Problem: Where the line containing "purple eraser [428,369]" appears, start repeating, and continue exactly through the last line below, adding nothing. Include no pictures.

(Coordinate-based change listings)
::::

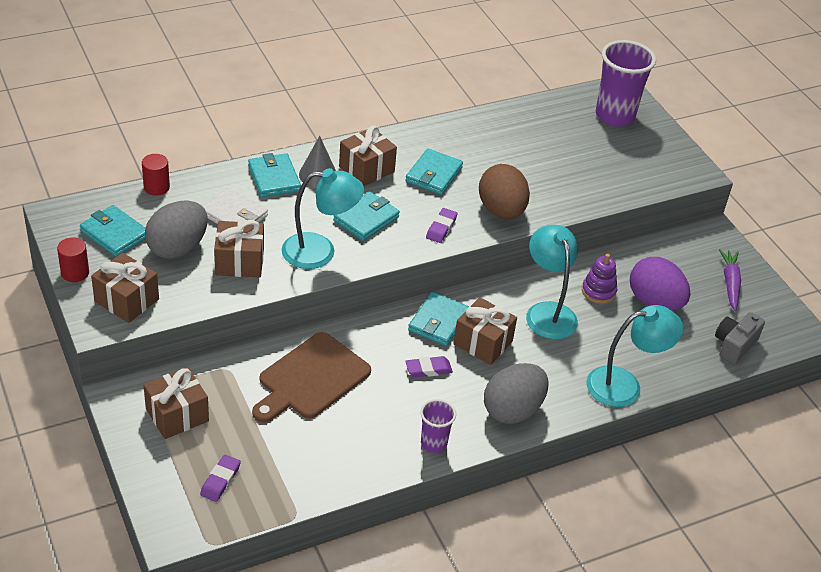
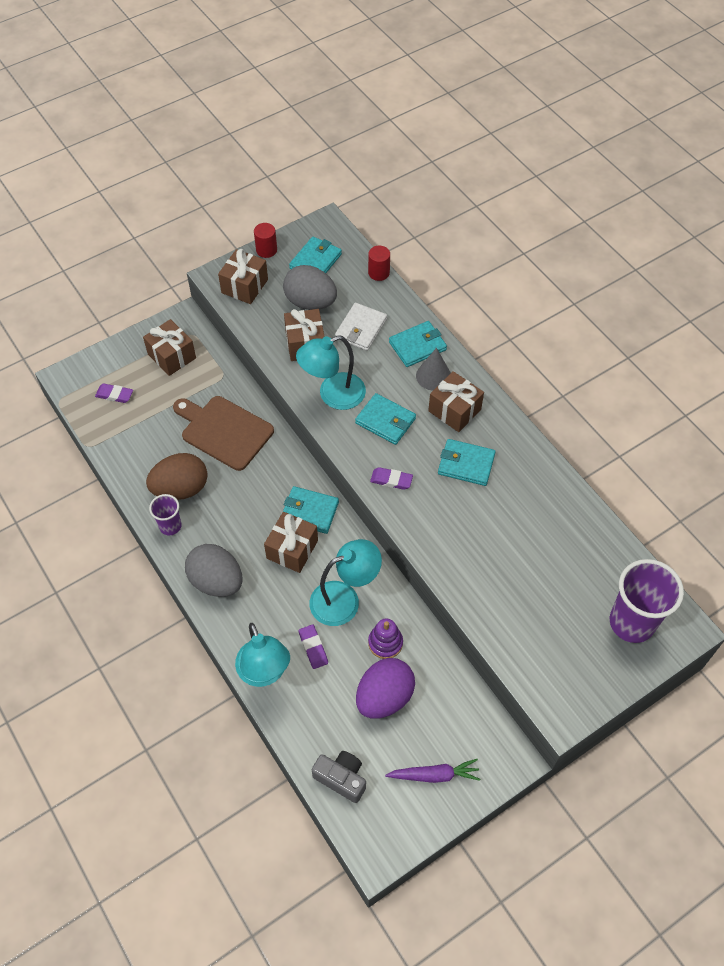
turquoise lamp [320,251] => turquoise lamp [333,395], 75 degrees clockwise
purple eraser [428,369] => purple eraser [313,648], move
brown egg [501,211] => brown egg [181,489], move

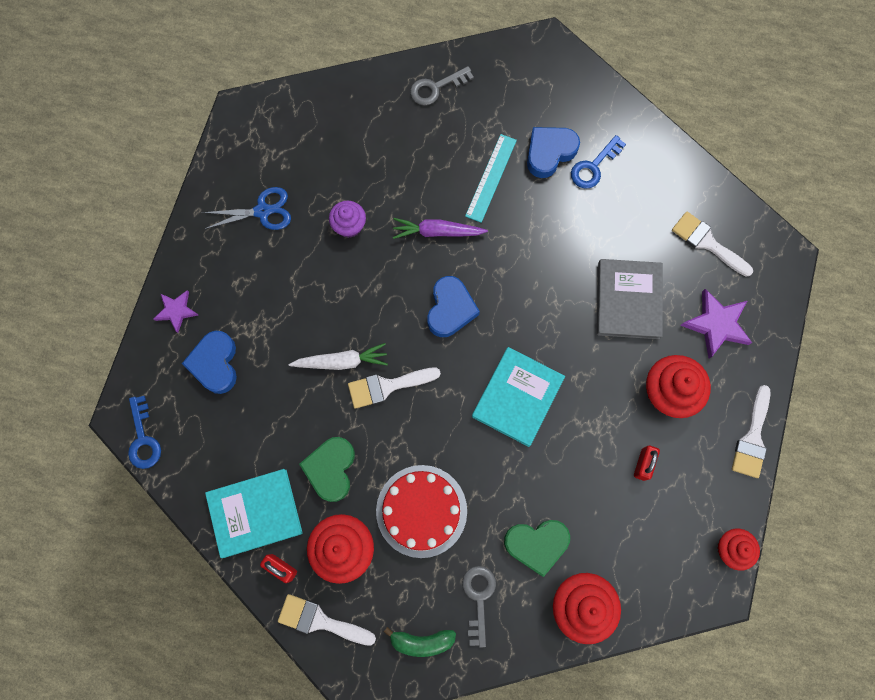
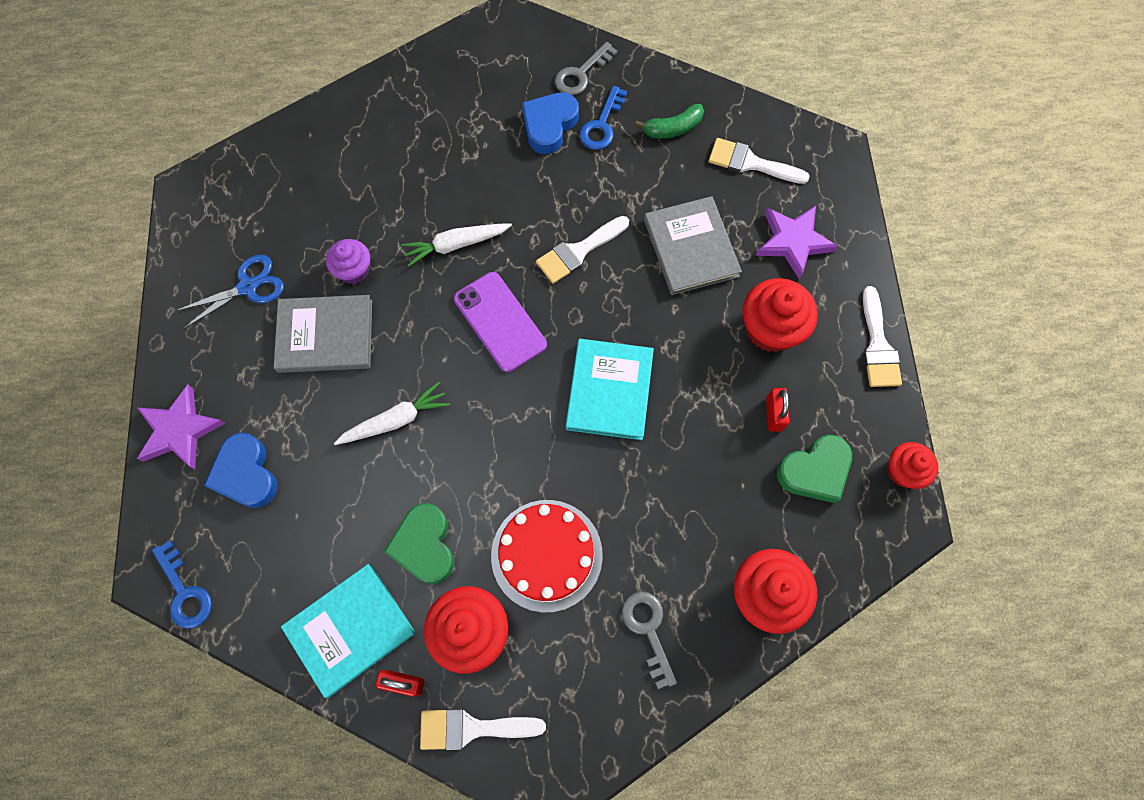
purple star [176,311] => purple star [180,430], x1.59
white brush [387,386] => white brush [578,251], move
green banana [422,641] => green banana [673,128], move
purple carrot [437,232] => white carrot [456,245]
grey key [436,88] => grey key [581,74], move
blue heart [450,309] => purple phone [500,322]
turquoise ruler [491,178] => nothing
green heart [536,544] => green heart [814,471], move
nothing => grey book [325,336]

::::

Expected answer:
purple eraser [428,369] => purple eraser [313,648], move
brown egg [501,211] => brown egg [181,489], move

purple star [176,311] => purple star [180,430], x1.59
white brush [387,386] => white brush [578,251], move
green banana [422,641] => green banana [673,128], move
purple carrot [437,232] => white carrot [456,245]
grey key [436,88] => grey key [581,74], move
blue heart [450,309] => purple phone [500,322]
turquoise ruler [491,178] => nothing
green heart [536,544] => green heart [814,471], move
nothing => grey book [325,336]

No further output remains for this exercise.